[[ Extracted information open ]]

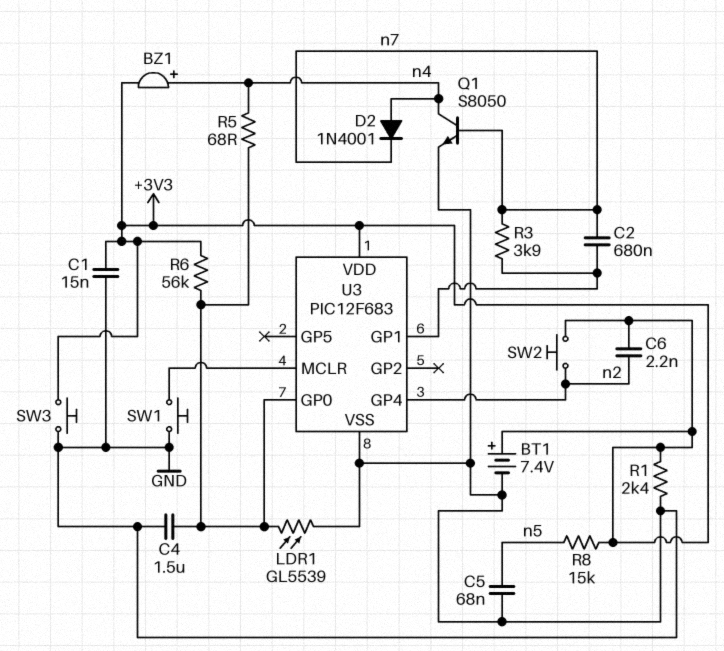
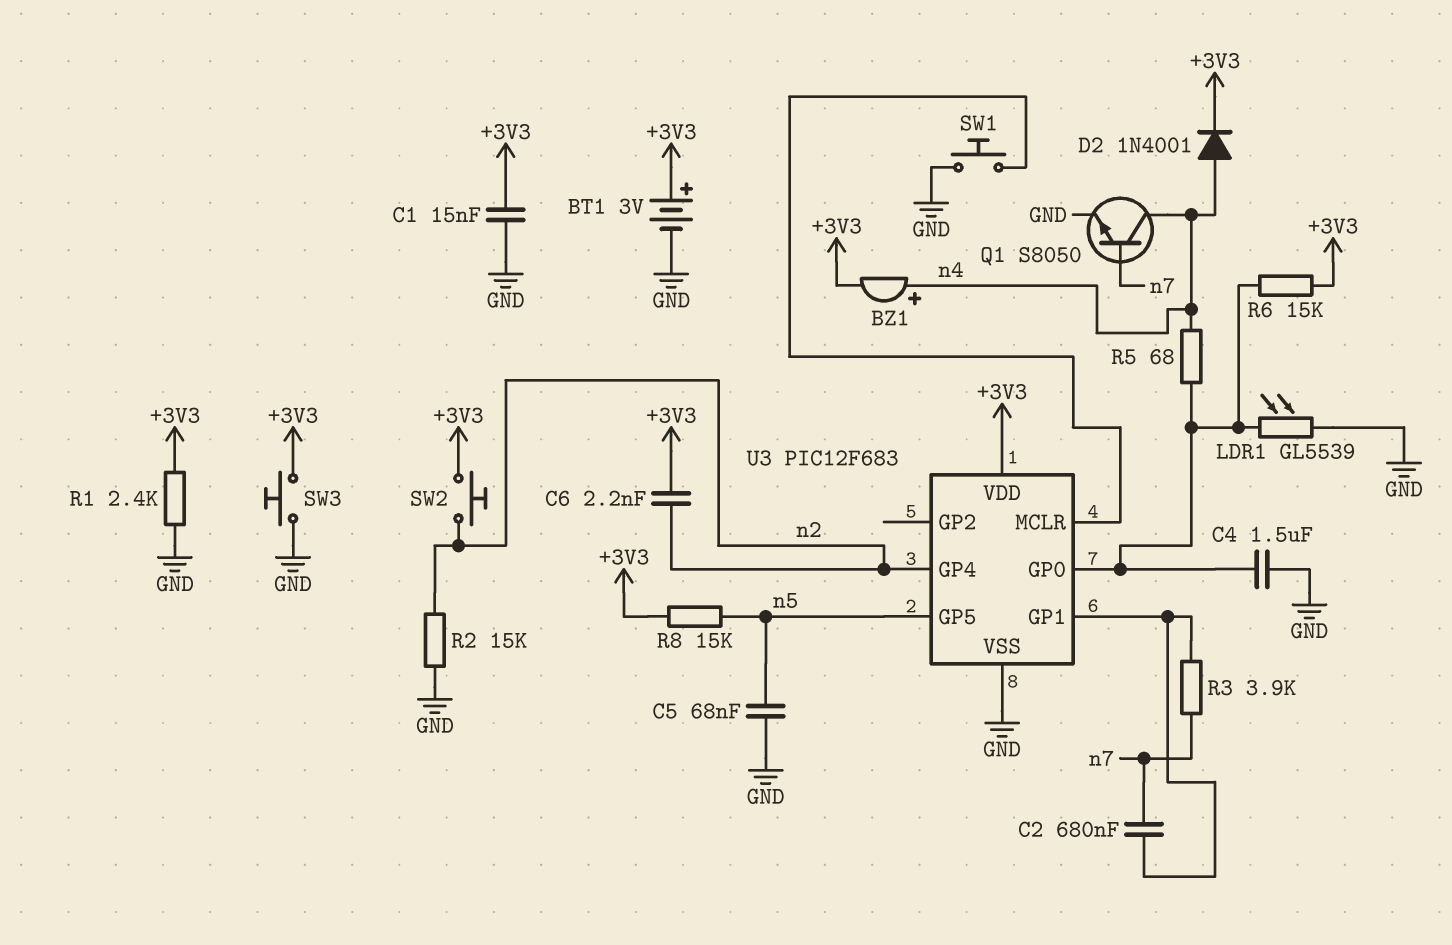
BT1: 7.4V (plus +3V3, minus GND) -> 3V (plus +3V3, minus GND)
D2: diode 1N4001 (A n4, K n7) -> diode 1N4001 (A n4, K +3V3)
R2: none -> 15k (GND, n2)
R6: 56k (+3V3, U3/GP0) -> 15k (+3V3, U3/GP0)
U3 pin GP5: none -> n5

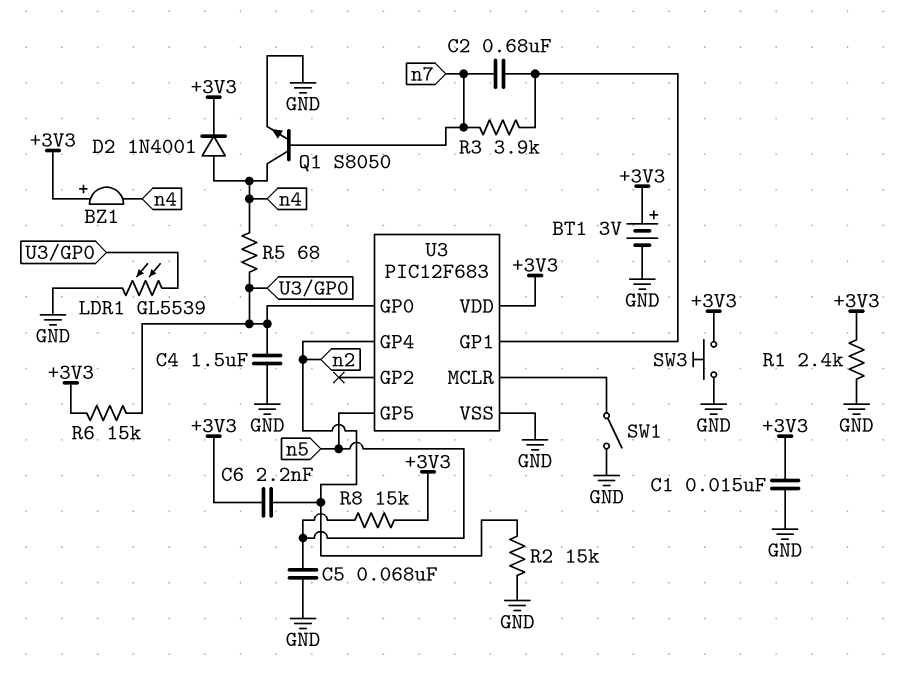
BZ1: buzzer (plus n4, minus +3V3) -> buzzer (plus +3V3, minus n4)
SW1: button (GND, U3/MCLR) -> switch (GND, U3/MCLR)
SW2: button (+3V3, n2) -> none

[[ Extracted information closed ]]
[[ Extracted information open ]]

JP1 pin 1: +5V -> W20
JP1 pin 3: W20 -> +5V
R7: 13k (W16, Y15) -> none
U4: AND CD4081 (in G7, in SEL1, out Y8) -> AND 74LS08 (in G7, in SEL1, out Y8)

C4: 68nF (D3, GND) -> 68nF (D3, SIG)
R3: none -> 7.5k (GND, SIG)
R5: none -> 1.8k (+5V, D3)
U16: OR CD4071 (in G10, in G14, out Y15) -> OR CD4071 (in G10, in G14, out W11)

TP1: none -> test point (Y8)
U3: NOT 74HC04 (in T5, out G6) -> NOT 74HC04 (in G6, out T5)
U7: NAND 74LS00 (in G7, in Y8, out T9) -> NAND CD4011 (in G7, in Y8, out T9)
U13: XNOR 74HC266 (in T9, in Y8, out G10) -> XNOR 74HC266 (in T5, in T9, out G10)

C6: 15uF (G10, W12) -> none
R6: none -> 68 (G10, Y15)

[[ Extracted information closed ]]

**Work to be completed**
Reproduce the entries exactly, from the line with "U3 pin GP5: none -> n5" to the line with "SW2: button (+3V3, n2) -> none", both lines included, keeping no pictures.

**Your response**
U3 pin GP5: none -> n5

BZ1: buzzer (plus n4, minus +3V3) -> buzzer (plus +3V3, minus n4)
SW1: button (GND, U3/MCLR) -> switch (GND, U3/MCLR)
SW2: button (+3V3, n2) -> none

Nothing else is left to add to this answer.